Stored records
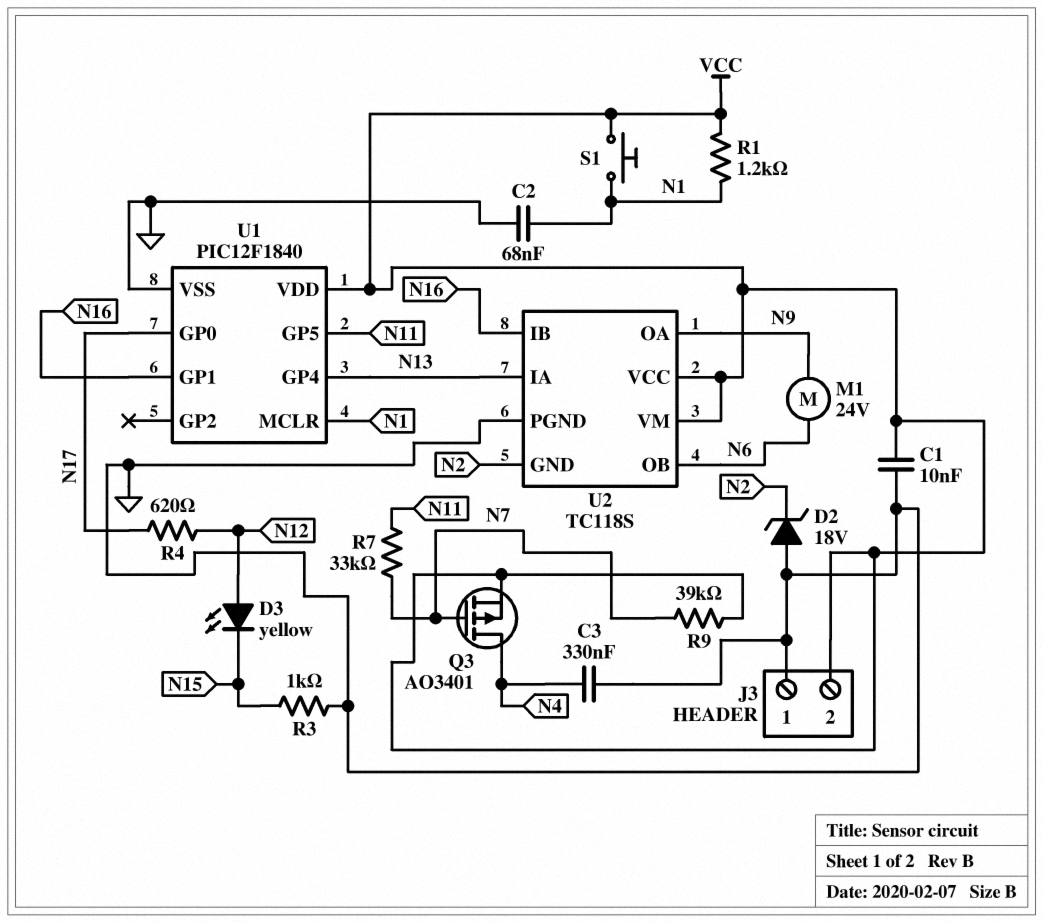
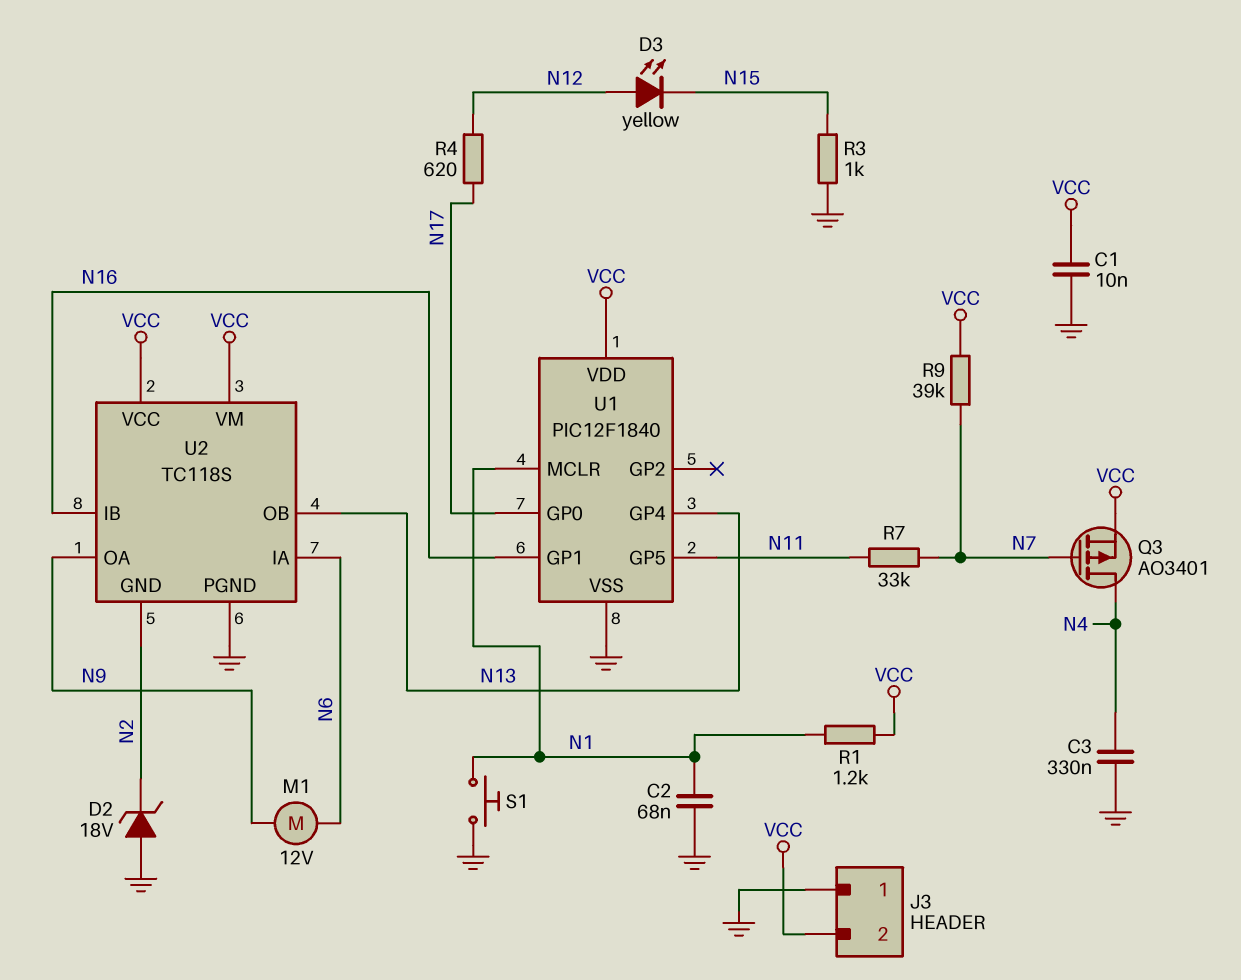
M1: motor 24V (N6, N9) -> motor 12V (N6, N9)
S1: button (N1, VCC) -> button (GND, N1)
U2 pin IA: N13 -> N6
U2 pin OB: N6 -> N13

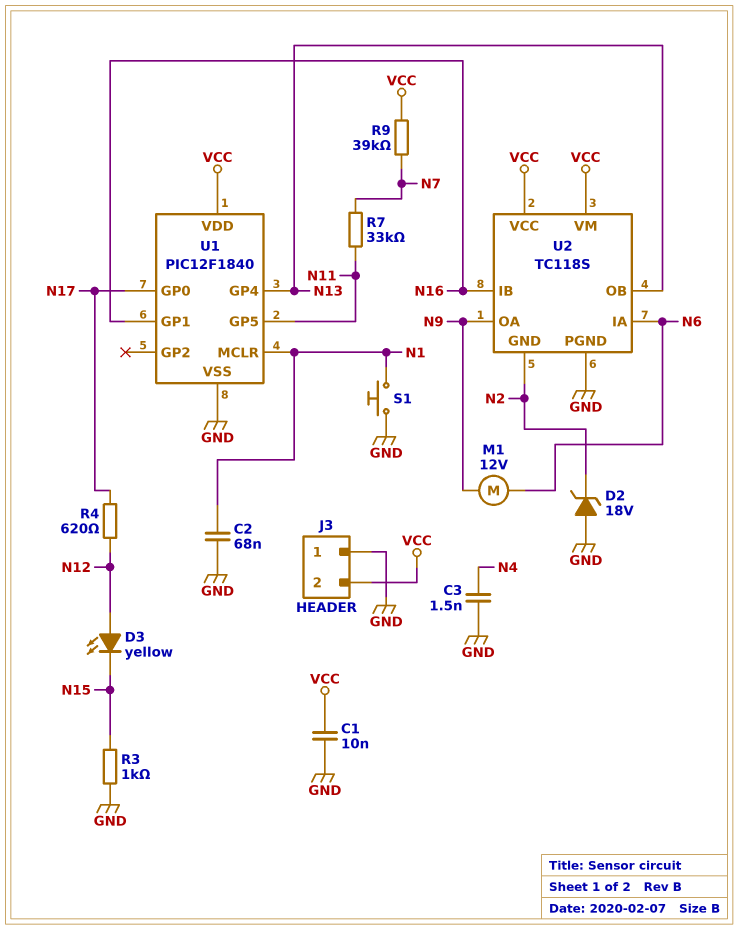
C3: 330nF (GND, N4) -> 1.5nF (GND, N4)
Q3: PMOS AO3401 (G N7, D N4, S VCC) -> none
R1: 1.2k (N1, VCC) -> none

## [Task brief]
Return each record as written, minus its images.

## [Answer box]
M1: motor 24V (N6, N9) -> motor 12V (N6, N9)
S1: button (N1, VCC) -> button (GND, N1)
U2 pin IA: N13 -> N6
U2 pin OB: N6 -> N13

C3: 330nF (GND, N4) -> 1.5nF (GND, N4)
Q3: PMOS AO3401 (G N7, D N4, S VCC) -> none
R1: 1.2k (N1, VCC) -> none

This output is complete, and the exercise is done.